→ **Required action**: Which lines below contain the word "goblet"? Copy each one.

→ **Supplied material**:
━━━━
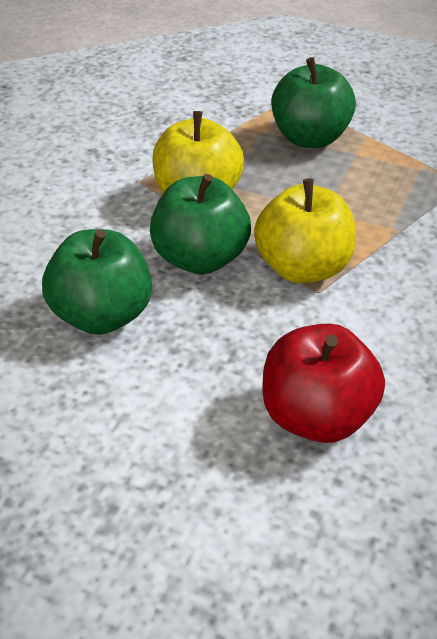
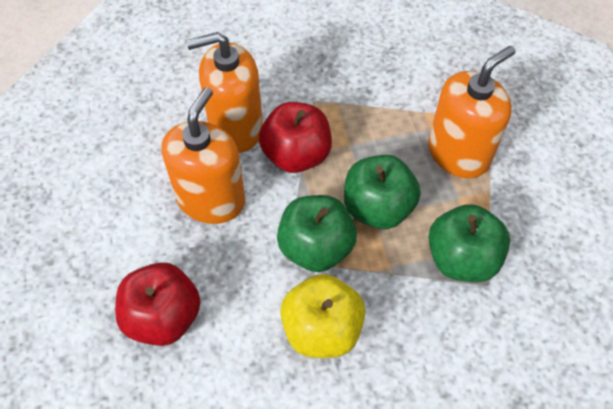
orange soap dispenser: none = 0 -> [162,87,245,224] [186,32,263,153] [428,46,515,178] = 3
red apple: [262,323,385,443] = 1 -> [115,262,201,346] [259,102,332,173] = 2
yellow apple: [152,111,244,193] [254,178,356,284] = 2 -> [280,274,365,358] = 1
━━━━
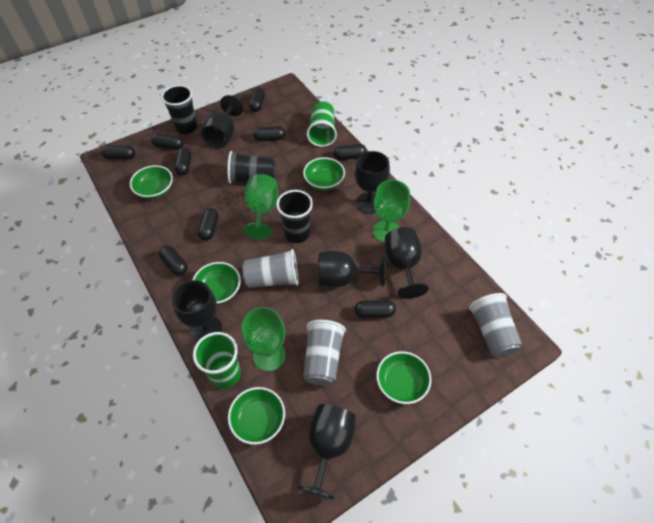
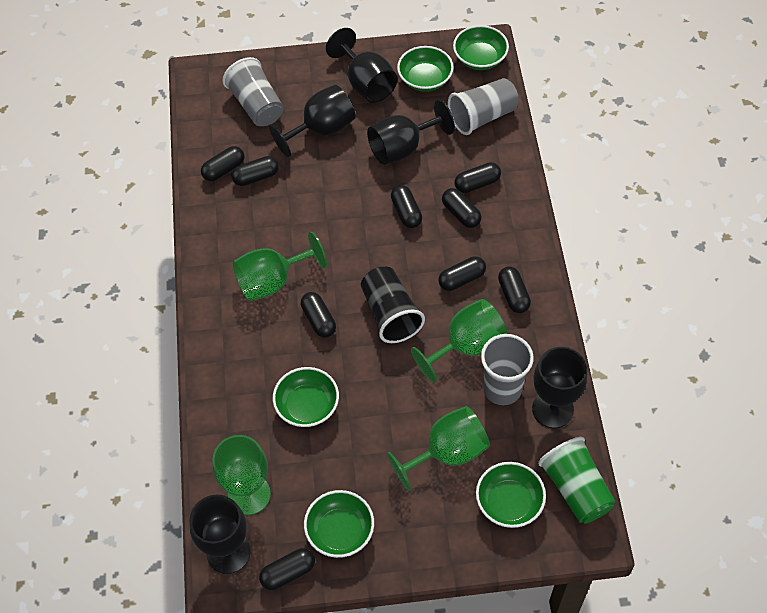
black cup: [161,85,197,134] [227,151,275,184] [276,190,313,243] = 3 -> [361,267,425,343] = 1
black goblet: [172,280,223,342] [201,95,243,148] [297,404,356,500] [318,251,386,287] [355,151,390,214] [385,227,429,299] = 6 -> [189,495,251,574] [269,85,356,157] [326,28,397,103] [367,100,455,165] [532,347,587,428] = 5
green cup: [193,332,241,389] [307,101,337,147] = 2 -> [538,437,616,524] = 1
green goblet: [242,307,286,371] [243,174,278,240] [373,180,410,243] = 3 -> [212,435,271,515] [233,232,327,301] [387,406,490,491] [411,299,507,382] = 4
━━━━
→ **Written solution**:
black goblet: [172,280,223,342] [201,95,243,148] [297,404,356,500] [318,251,386,287] [355,151,390,214] [385,227,429,299] = 6 -> [189,495,251,574] [269,85,356,157] [326,28,397,103] [367,100,455,165] [532,347,587,428] = 5
green goblet: [242,307,286,371] [243,174,278,240] [373,180,410,243] = 3 -> [212,435,271,515] [233,232,327,301] [387,406,490,491] [411,299,507,382] = 4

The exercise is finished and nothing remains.